→ **TASK DESCRIPTION**
Only a number is wanted: the count of lines in this listing that contain "szklanka".

→ **SUPPLIED MATERIAL**
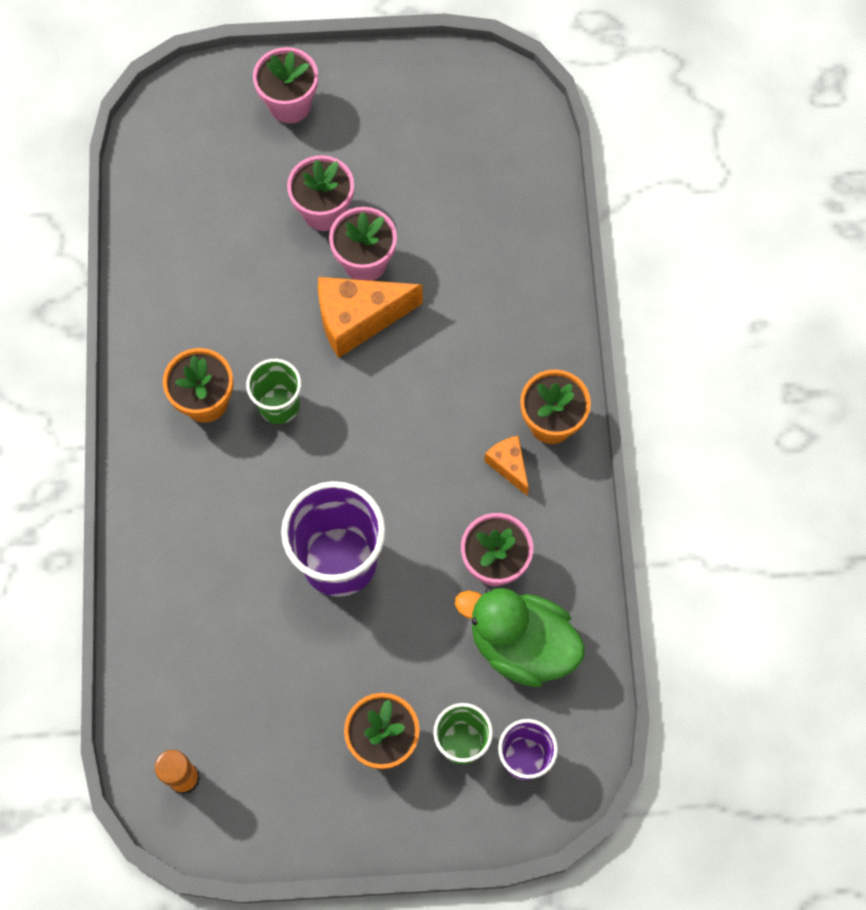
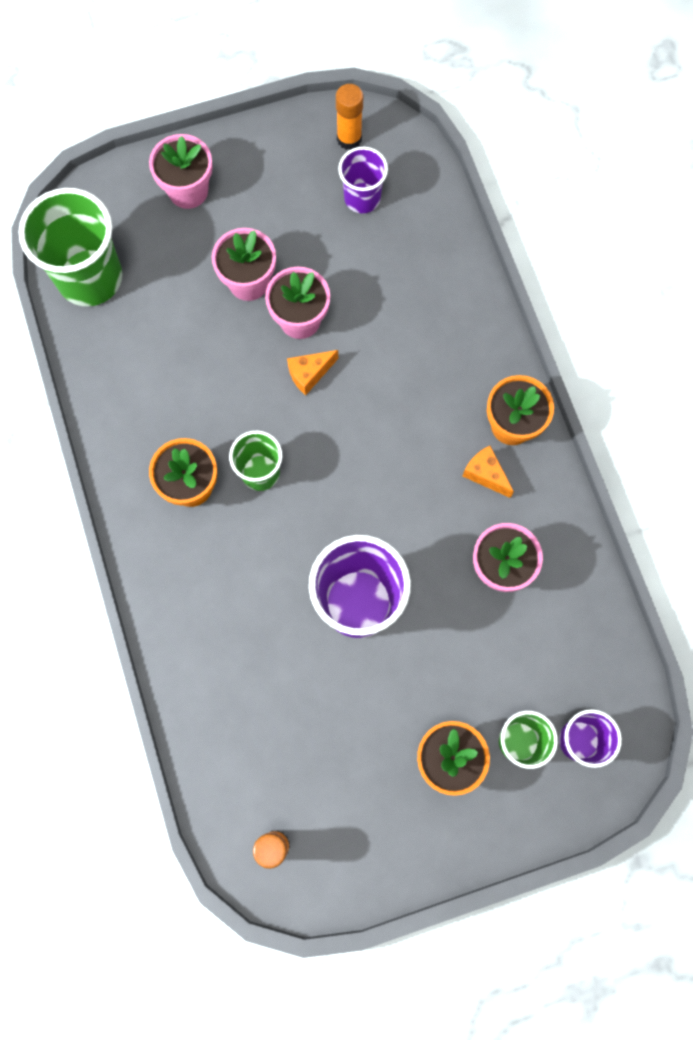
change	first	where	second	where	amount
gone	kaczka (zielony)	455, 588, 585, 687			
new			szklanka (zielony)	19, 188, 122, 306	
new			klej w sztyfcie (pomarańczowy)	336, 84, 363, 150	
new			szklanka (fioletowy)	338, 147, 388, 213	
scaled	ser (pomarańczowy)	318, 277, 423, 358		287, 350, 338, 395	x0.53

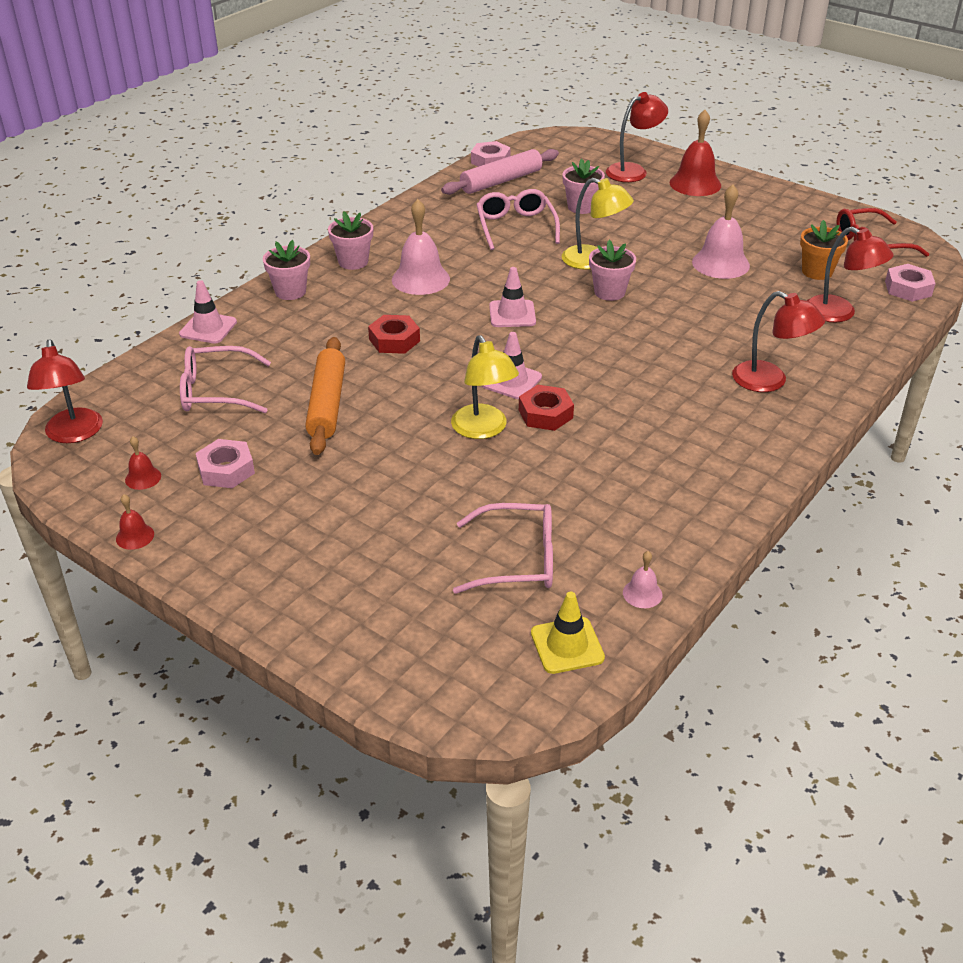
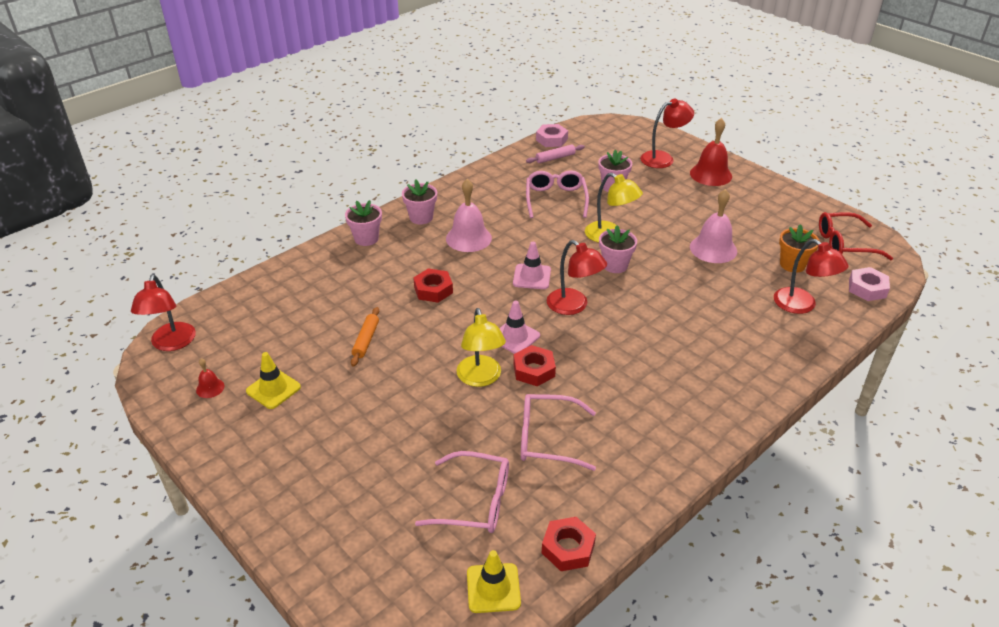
change	first	where	second	where	amount
gone	dzwonek (czerwony)	116, 494, 154, 550			
gone	pachołek (różowy)	179, 280, 237, 344			
shifted	okulary (różowy)	180, 346, 271, 413		521, 394, 596, 471	
shifted	lampka (czerwony)	732, 291, 825, 392		547, 240, 607, 315	
swapped	nakrętka (różowy)	196, 439, 255, 488	pachołek (żółty)	246, 352, 301, 409	
swapped	dzwonek (różowy)	623, 551, 662, 608	nakrętka (czerwony)	542, 517, 596, 571	
scaled	wałek do ciasta (pomarańczowy)	305, 337, 345, 455		351, 307, 379, 366	x0.58
scaled	wałek do ciasta (różowy)	441, 149, 559, 195		526, 144, 585, 163	x0.58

→ **ANSWER TO THIS EXERCISE**
2